**WHAT TO PRODUCE:**
Exclude all pictures, and reproduce exactly the lines from the one containing "grey calculator: 3 -> 7" through the end of the records, with nothing else added.

START EXCERPTED RECORDS

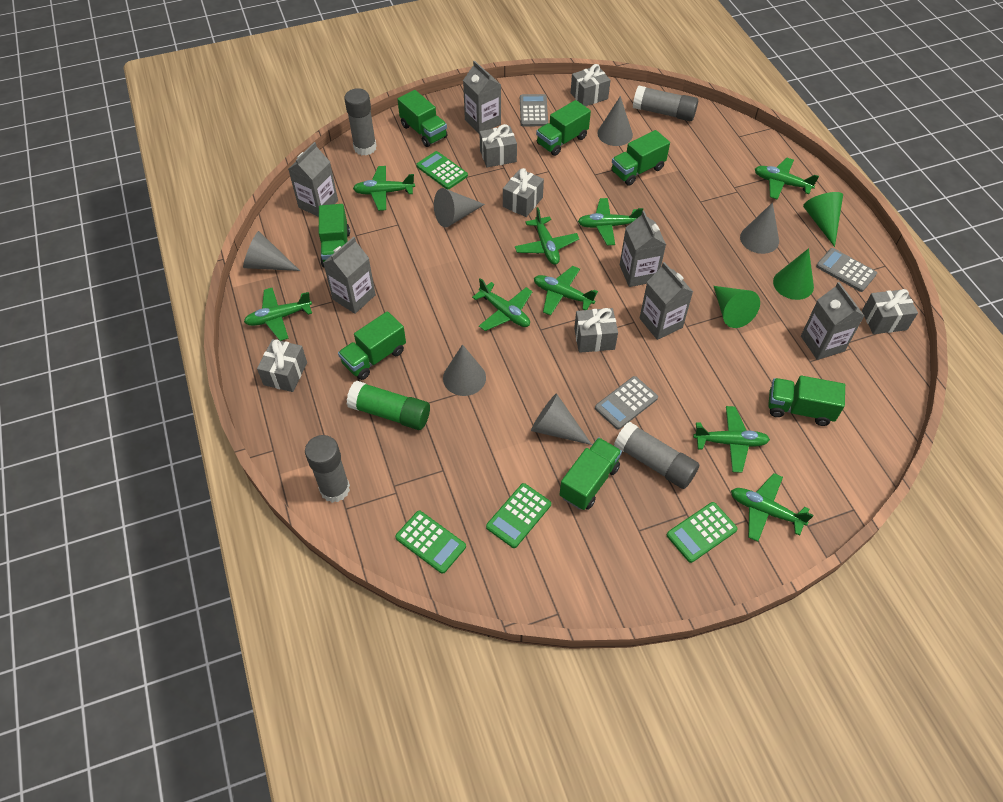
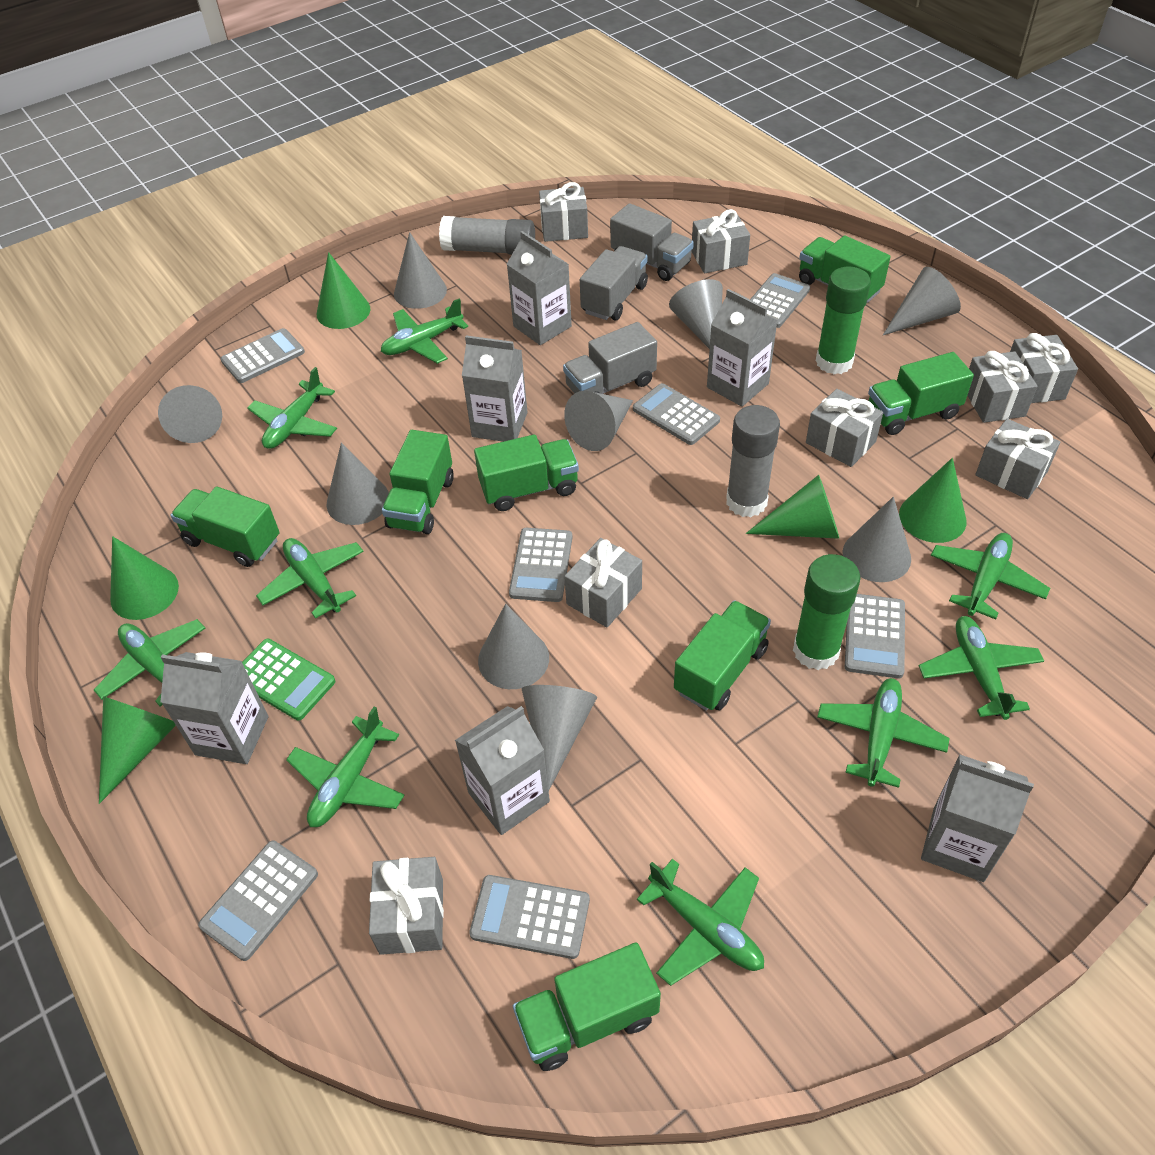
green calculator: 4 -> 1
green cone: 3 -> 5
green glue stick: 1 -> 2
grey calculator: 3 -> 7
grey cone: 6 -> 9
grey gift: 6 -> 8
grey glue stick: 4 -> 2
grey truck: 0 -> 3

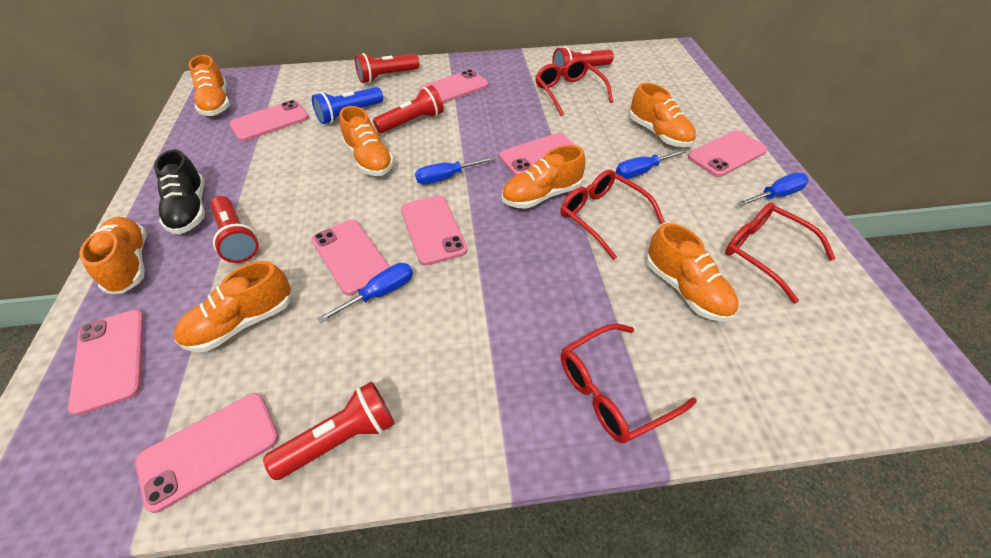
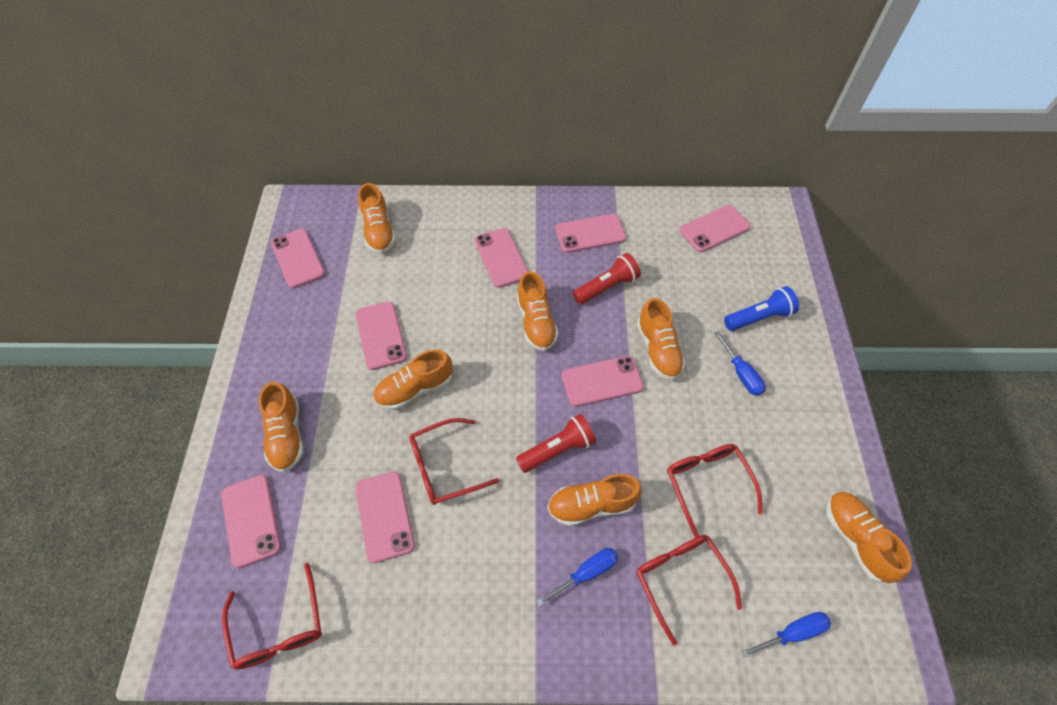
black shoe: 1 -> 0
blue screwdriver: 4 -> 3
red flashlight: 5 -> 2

END EXCERPTED RECORDS

**OUTPUT:**
grey calculator: 3 -> 7
grey cone: 6 -> 9
grey gift: 6 -> 8
grey glue stick: 4 -> 2
grey truck: 0 -> 3

black shoe: 1 -> 0
blue screwdriver: 4 -> 3
red flashlight: 5 -> 2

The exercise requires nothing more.